| Source records |
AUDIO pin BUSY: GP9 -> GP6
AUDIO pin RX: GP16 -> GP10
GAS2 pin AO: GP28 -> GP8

--

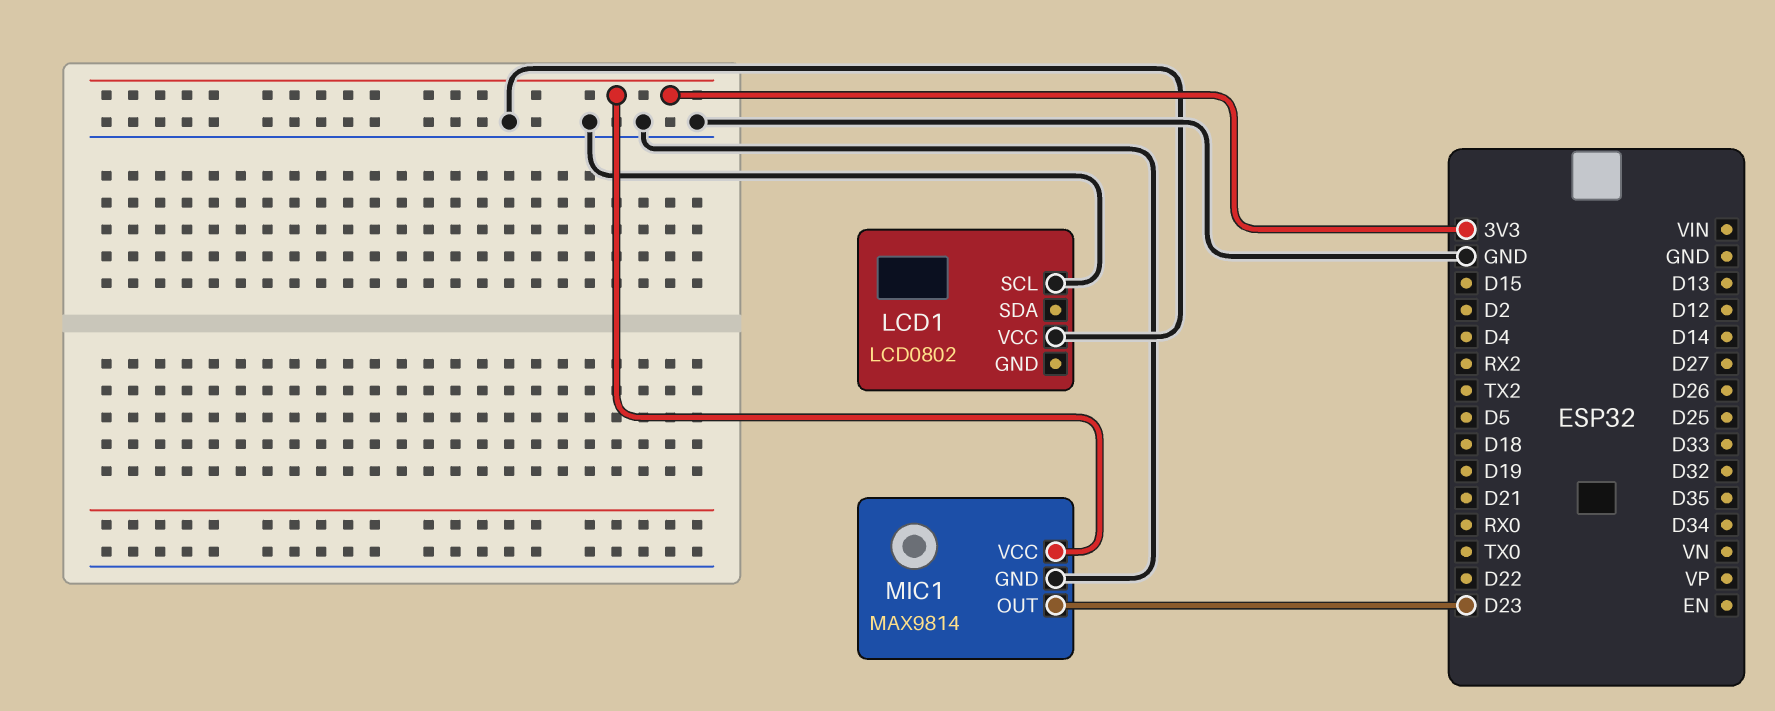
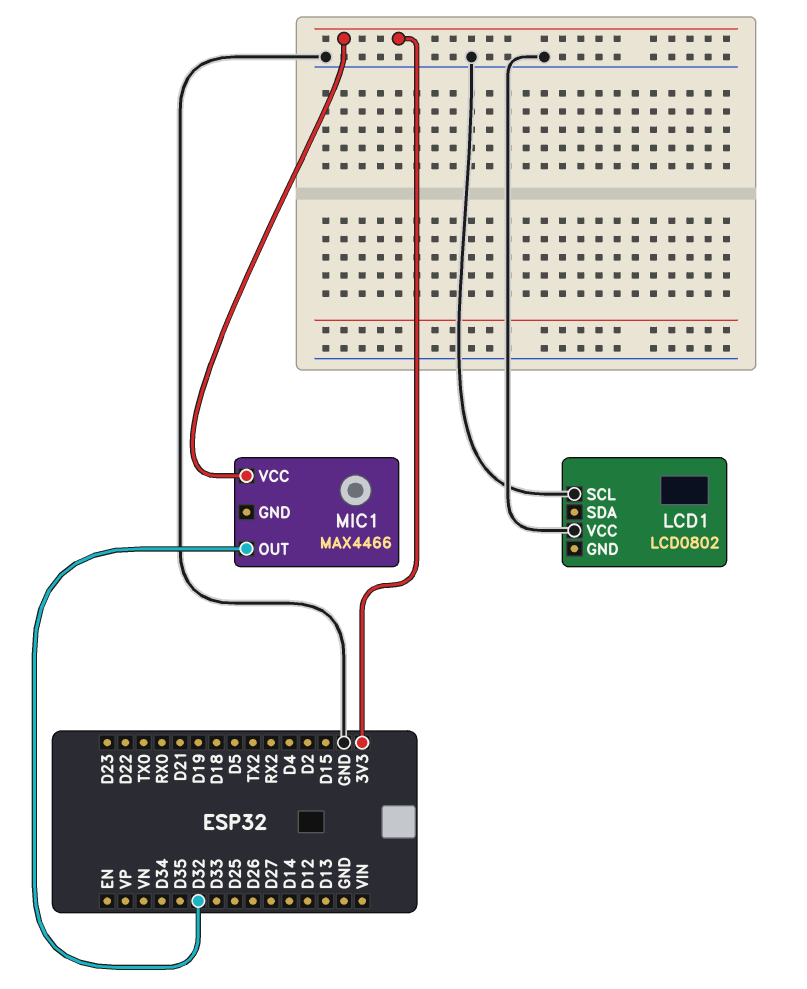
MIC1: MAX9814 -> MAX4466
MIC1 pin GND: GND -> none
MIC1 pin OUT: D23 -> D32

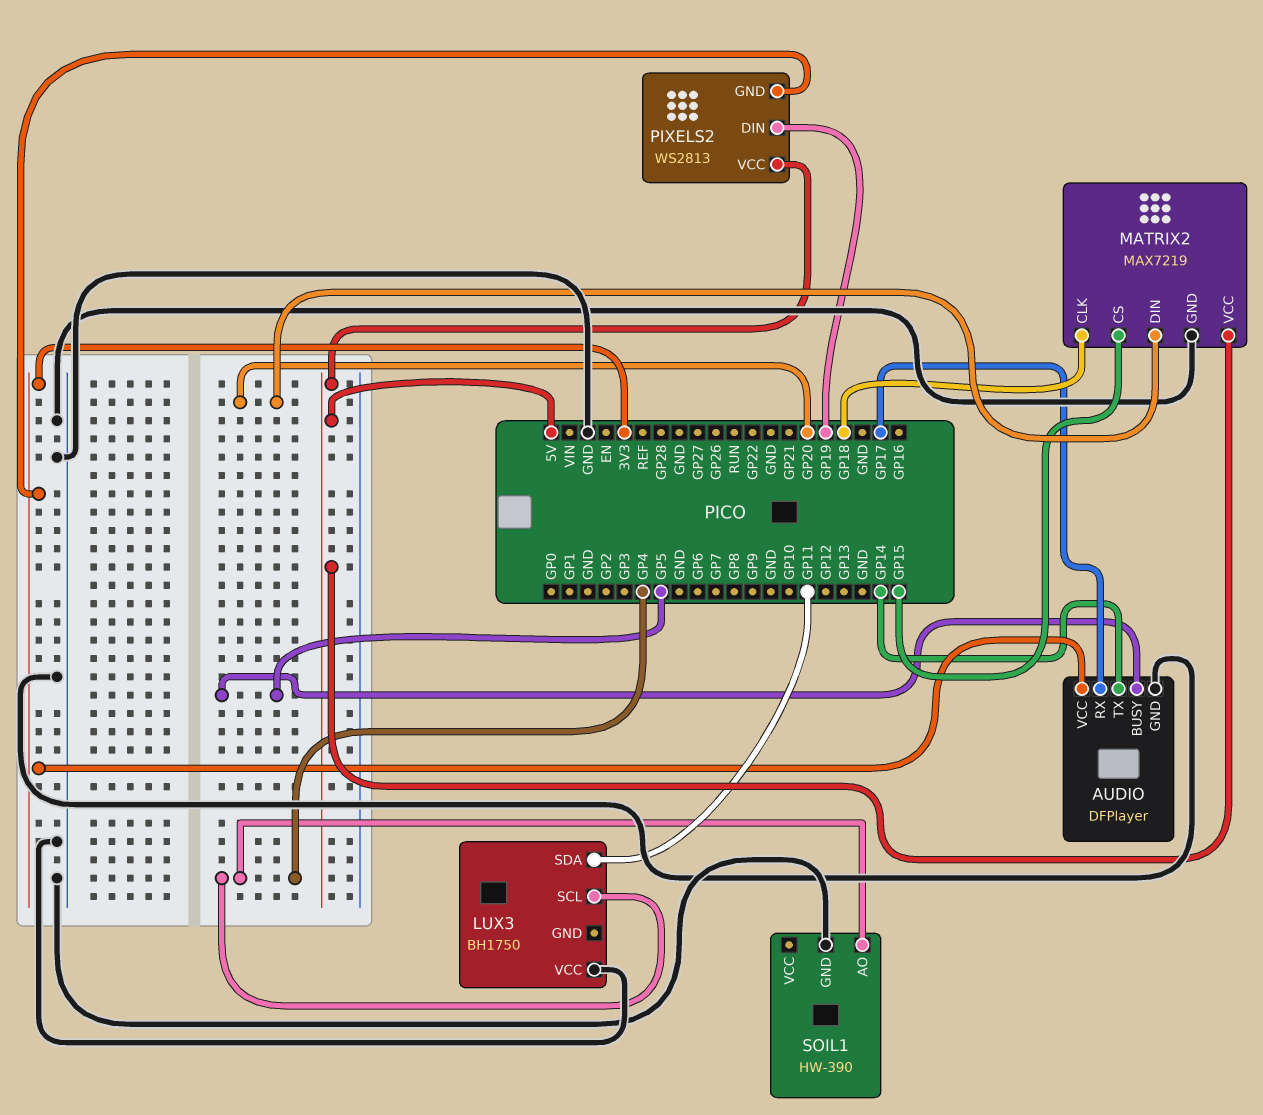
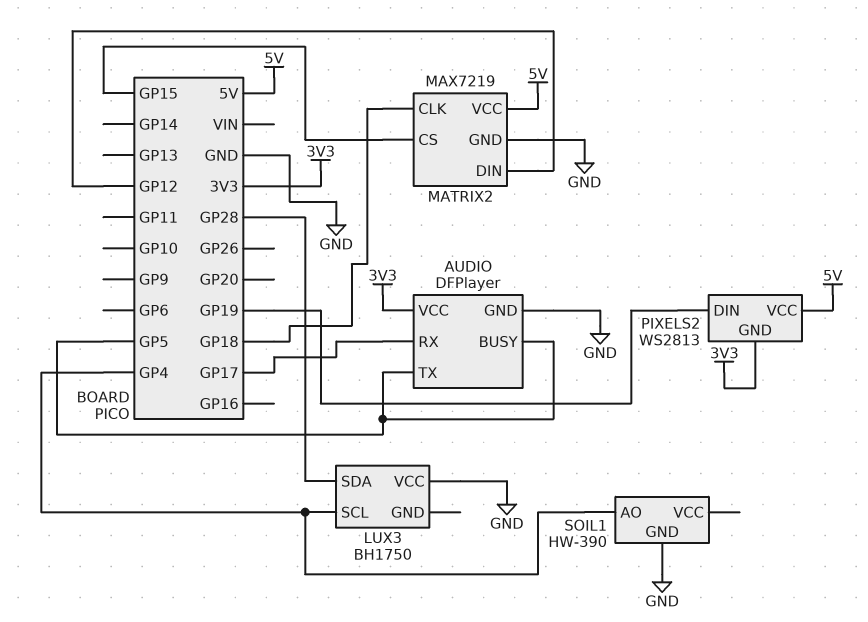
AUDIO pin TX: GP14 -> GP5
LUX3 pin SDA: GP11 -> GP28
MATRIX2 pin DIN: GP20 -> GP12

| Directions for this task |
Only a number is wanted. How many lines of the entries above carry "AUDIO"?

| Expected output |
3